> Instructions for the task:
Among the entries below, only the lines starting at the one with "J2 pin 2: NET20 -> GND" and ending at the one with "R4: none -> 82k (GND, VB)", both included, are to be printed exactly.
--- START ---
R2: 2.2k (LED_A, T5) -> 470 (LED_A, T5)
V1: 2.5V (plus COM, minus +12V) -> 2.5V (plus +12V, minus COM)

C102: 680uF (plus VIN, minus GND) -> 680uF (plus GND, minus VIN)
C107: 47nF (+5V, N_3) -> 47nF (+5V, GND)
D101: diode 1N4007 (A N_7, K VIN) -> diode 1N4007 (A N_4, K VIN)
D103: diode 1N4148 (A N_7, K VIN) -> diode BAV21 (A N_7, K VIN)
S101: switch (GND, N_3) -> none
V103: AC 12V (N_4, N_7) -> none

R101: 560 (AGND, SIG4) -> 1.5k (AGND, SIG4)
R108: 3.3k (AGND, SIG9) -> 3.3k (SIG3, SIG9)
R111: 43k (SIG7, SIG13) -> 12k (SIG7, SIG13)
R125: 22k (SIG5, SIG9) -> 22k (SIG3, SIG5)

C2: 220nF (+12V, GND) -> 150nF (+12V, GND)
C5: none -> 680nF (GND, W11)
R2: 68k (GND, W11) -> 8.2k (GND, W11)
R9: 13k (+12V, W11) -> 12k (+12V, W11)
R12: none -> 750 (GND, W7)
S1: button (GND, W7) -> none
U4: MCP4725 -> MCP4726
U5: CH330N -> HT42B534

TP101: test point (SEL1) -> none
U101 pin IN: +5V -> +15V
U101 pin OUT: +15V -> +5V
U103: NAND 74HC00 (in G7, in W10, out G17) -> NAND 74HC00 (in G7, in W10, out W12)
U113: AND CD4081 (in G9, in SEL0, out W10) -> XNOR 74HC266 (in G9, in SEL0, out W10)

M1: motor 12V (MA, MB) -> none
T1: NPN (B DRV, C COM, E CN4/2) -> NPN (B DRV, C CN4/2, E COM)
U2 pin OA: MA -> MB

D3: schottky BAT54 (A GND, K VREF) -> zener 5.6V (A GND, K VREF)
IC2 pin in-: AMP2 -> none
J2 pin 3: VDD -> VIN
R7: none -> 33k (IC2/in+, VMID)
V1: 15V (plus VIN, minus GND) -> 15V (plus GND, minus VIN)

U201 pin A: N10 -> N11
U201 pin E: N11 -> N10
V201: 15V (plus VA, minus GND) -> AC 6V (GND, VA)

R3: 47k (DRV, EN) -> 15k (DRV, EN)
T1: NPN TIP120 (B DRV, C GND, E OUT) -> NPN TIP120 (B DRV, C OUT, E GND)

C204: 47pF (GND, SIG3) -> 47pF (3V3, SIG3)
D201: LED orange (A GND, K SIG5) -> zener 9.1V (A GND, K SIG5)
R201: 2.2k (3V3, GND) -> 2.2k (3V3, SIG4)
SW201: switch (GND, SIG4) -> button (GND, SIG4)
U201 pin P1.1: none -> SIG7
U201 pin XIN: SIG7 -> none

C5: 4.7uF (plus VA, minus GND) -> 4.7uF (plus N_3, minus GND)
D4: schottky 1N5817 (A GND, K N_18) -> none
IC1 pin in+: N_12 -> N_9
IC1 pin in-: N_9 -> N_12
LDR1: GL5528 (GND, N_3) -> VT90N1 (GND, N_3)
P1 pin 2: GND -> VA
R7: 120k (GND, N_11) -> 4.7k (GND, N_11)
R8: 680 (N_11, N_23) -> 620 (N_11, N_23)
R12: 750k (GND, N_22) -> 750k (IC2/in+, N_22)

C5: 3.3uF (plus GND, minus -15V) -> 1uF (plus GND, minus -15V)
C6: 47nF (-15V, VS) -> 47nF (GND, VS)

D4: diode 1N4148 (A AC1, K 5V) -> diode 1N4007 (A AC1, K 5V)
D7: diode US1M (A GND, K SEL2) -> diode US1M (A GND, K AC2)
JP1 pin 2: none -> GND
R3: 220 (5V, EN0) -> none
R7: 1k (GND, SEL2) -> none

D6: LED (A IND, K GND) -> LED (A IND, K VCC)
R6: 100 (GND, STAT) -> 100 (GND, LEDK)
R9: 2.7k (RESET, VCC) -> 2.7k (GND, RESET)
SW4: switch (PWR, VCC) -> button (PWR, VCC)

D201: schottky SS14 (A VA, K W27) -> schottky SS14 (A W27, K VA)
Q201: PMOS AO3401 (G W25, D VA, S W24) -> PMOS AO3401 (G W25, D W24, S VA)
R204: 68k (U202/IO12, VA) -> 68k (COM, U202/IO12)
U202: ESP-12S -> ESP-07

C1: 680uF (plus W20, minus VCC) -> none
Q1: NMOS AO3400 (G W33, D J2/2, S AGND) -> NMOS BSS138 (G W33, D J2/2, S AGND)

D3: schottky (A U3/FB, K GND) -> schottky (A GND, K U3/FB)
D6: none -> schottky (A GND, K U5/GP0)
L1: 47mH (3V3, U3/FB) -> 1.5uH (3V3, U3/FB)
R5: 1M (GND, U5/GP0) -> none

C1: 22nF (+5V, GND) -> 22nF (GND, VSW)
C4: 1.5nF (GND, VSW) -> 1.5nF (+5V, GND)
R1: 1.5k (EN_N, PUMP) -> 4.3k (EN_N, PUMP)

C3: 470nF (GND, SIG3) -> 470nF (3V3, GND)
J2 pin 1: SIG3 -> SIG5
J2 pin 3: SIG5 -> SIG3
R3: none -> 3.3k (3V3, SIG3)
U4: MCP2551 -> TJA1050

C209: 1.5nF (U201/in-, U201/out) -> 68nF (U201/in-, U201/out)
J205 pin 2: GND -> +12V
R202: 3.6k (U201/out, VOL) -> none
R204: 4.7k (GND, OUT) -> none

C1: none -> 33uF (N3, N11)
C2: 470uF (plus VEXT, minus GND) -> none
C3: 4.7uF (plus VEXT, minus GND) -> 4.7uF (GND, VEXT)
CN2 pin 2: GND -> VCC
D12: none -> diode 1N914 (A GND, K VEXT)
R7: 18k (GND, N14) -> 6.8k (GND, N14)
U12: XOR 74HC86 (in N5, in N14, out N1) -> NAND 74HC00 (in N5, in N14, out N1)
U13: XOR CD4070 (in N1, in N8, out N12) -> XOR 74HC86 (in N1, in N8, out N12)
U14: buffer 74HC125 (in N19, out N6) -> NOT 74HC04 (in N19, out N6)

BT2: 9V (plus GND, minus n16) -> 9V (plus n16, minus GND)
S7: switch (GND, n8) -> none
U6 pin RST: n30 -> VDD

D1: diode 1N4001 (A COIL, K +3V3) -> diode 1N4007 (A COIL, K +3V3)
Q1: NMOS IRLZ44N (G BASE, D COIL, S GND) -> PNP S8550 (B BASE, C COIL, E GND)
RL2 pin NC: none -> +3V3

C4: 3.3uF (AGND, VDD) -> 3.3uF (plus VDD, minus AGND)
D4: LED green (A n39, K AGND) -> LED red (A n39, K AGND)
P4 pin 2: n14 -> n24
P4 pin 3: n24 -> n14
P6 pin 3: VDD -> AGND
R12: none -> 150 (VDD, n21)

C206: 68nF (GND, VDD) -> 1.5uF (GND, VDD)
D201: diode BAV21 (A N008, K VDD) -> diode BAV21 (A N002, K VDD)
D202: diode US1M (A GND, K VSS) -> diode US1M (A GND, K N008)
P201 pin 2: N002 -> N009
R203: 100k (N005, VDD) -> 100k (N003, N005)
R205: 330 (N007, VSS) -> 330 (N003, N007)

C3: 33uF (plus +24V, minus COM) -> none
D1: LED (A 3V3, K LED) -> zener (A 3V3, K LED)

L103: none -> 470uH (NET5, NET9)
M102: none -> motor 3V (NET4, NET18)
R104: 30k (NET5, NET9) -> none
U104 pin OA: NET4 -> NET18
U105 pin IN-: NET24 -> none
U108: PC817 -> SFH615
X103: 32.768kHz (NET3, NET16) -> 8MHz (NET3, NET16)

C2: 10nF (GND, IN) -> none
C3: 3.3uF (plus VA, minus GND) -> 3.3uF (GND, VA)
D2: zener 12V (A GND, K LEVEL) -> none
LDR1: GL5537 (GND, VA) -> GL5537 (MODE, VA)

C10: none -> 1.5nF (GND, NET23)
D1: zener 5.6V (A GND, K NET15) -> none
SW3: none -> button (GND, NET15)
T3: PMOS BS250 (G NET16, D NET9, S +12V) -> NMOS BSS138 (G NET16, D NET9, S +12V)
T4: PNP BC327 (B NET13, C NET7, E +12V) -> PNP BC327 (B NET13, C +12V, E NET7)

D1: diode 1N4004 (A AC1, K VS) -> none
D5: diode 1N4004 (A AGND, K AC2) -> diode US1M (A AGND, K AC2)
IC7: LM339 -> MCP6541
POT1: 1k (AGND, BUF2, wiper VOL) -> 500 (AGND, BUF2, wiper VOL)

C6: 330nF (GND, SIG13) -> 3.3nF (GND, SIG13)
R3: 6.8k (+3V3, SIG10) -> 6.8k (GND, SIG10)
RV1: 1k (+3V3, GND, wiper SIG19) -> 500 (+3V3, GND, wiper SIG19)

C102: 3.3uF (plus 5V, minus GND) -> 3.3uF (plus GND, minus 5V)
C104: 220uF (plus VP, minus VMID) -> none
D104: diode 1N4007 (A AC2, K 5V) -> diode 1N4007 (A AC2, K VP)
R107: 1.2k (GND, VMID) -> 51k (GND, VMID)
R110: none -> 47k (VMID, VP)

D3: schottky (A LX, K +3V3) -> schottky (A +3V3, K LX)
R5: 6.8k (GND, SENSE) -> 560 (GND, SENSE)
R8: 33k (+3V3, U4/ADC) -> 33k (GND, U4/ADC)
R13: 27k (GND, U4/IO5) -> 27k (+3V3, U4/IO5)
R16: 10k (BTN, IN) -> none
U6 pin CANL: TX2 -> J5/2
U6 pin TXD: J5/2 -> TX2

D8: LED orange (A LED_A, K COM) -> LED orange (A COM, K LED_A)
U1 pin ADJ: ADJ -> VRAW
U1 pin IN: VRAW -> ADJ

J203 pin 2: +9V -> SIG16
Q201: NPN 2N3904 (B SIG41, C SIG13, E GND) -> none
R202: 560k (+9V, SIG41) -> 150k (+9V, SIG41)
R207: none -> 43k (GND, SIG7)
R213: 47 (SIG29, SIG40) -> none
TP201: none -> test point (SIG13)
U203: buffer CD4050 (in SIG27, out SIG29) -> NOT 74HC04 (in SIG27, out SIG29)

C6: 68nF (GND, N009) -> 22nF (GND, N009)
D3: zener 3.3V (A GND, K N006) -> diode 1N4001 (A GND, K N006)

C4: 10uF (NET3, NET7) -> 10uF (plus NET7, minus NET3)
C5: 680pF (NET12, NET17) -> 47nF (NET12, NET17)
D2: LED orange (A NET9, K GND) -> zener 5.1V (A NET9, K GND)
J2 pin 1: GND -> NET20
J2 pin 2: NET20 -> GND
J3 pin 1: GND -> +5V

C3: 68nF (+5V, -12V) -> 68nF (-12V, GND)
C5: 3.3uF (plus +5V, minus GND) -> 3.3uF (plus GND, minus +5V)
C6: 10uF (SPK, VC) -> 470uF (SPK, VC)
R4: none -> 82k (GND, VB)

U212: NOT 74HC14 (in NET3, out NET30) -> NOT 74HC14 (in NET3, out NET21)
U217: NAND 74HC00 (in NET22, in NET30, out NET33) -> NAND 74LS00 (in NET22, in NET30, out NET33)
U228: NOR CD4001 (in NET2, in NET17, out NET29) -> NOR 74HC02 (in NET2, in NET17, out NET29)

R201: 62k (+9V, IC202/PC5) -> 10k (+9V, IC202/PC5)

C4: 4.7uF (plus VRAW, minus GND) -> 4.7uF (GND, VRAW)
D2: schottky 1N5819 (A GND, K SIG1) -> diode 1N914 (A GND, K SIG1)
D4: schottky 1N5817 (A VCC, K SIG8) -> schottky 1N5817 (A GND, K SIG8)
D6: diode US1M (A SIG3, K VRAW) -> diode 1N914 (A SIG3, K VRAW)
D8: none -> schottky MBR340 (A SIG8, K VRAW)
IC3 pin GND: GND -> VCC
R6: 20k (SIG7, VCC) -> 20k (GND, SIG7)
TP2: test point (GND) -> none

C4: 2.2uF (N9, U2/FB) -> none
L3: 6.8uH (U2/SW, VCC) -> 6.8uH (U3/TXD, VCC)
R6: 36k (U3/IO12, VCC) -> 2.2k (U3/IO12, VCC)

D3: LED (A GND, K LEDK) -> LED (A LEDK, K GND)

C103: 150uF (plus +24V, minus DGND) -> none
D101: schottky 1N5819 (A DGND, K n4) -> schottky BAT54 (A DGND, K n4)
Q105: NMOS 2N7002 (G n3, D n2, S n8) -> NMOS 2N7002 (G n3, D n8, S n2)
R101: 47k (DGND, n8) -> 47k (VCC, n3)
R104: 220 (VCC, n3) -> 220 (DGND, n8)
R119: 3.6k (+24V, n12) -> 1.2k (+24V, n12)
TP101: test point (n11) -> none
--- END ---
> Exercise answer:
J2 pin 2: NET20 -> GND
J3 pin 1: GND -> +5V

C3: 68nF (+5V, -12V) -> 68nF (-12V, GND)
C5: 3.3uF (plus +5V, minus GND) -> 3.3uF (plus GND, minus +5V)
C6: 10uF (SPK, VC) -> 470uF (SPK, VC)
R4: none -> 82k (GND, VB)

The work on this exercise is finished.